(MATERIAL PROVIDED)
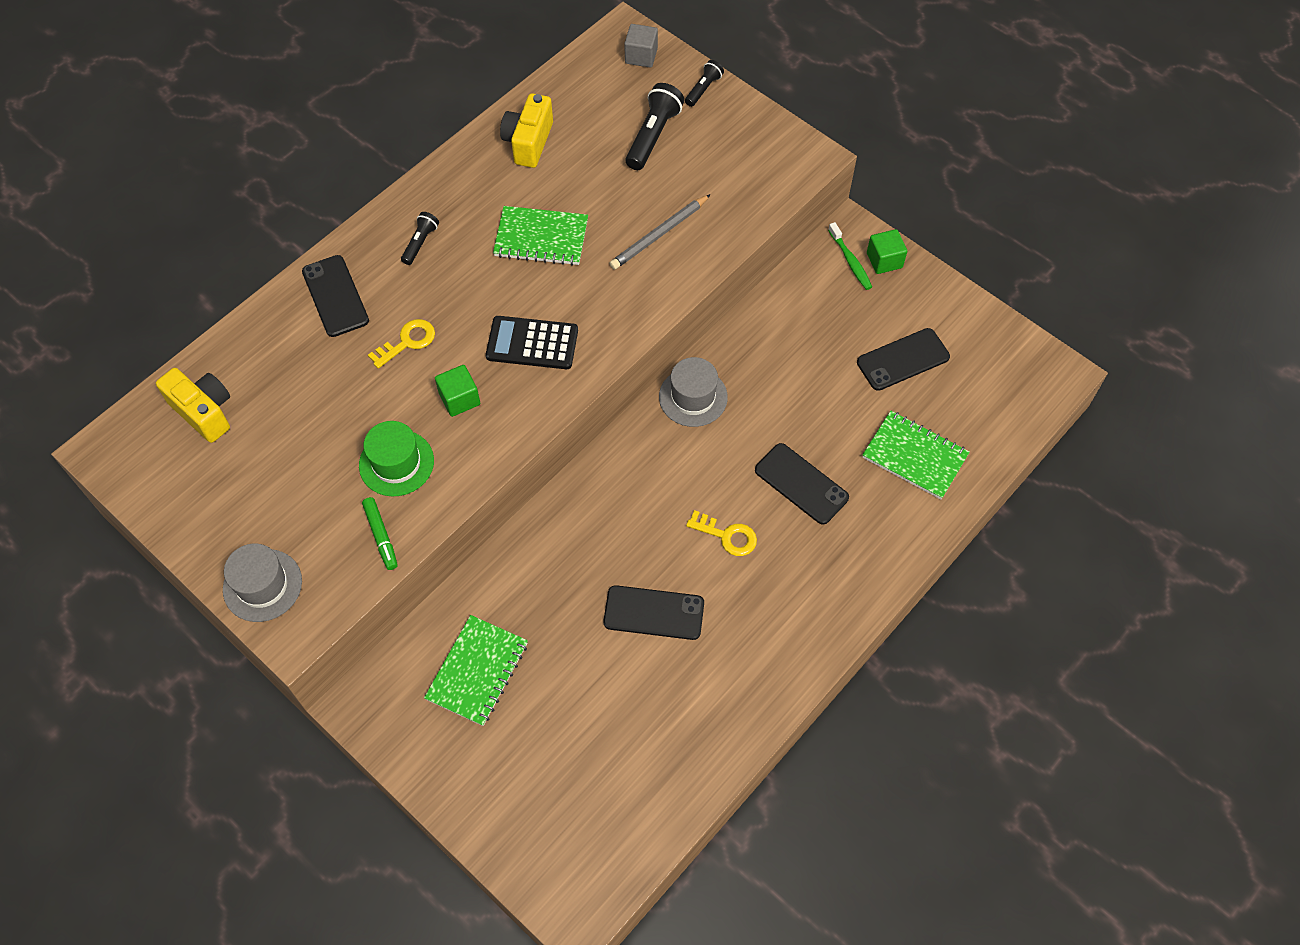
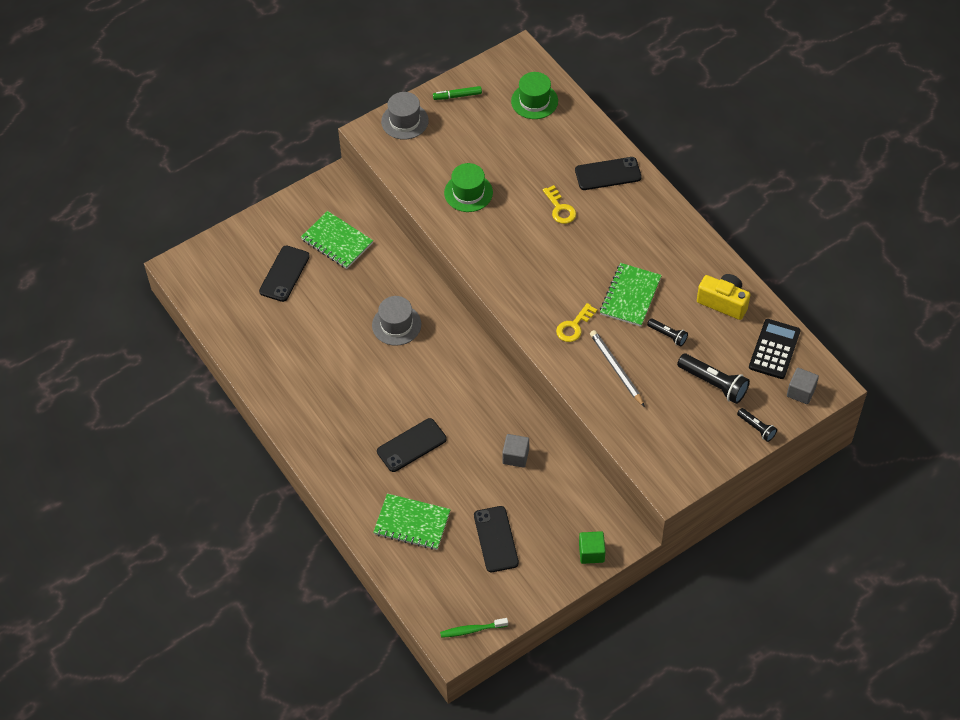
camera: 105 degrees right, 5 degrees down
yellow camera [156,368,230,443] -> green hat [511,72,558,119]
green marker [362,497,398,570] -> green marker moved to [433,86,482,100]
black flashlight [401,212,439,265] -> black flashlight moved to [647,318,688,346]
green cube [435,365,480,417] -> none
black calculator [486,316,578,369] -> black calculator moved to [749,319,800,379]
black phone [603,585,704,640] -> black phone moved to [259,246,310,302]
grey hat [659,357,728,427] -> grey hat moved to [372,296,421,346]
yellow key [686,510,757,556] -> yellow key moved to [556,303,597,342]
green toothbrush [828,222,872,290] -> green toothbrush moved to [440,618,508,638]
green notebook [862,411,970,499] -> green notebook turned 60 degrees clockwise [373,493,451,550]
none -> grey cube [502,434,529,468]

(EXERCISE INSTRUCTIONS) When a line of the records includes "cube", that line belongs in the answer.

(ANSWER BOX)
green cube [435,365,480,417] -> none
none -> grey cube [502,434,529,468]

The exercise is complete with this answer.